GOAL OF THE EXERCISE:
Print exactly, and only, the lines running from the line containing "(513, 315) = (504, 226): pink" through the end of the records below.

Data records:
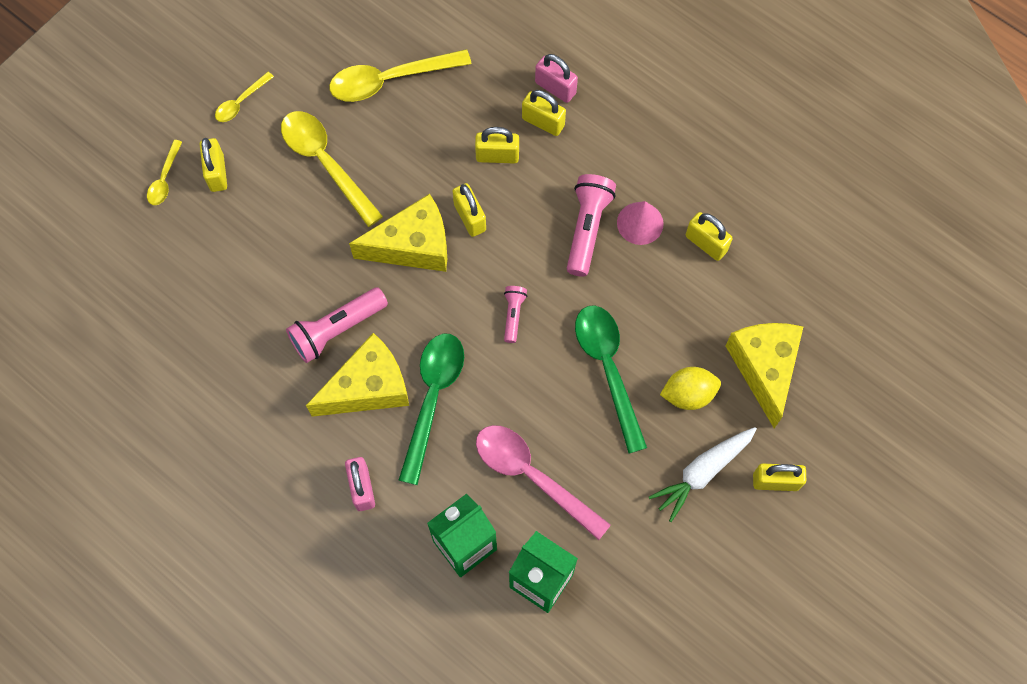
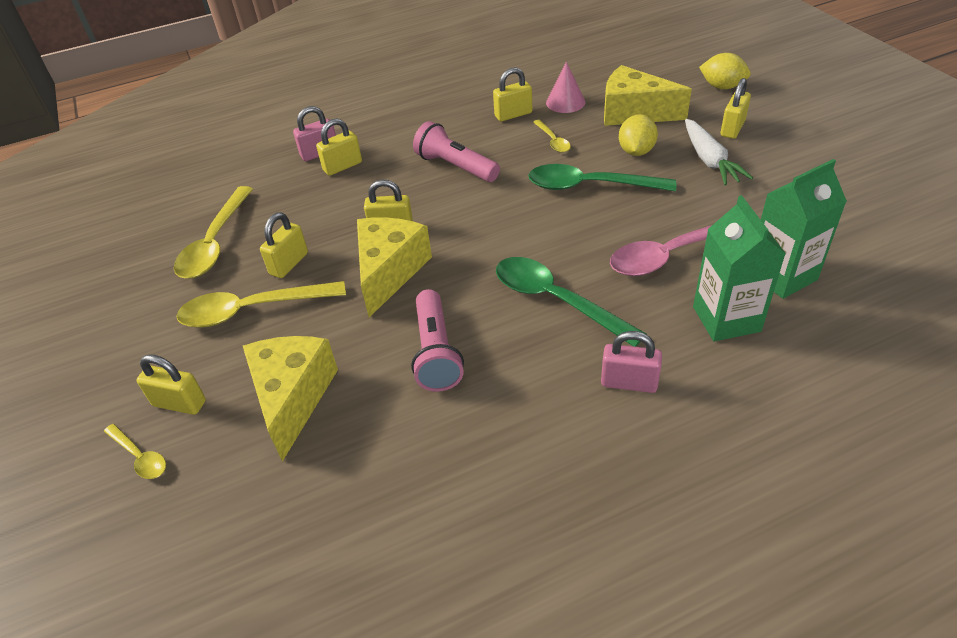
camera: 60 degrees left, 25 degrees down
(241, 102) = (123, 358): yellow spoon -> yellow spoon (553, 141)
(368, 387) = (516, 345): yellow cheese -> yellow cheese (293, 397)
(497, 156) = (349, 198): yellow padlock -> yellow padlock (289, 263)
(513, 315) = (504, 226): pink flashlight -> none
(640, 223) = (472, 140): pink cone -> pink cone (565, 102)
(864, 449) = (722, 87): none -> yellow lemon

THE COMPLETED TASK:
(513, 315) = (504, 226): pink flashlight -> none
(640, 223) = (472, 140): pink cone -> pink cone (565, 102)
(864, 449) = (722, 87): none -> yellow lemon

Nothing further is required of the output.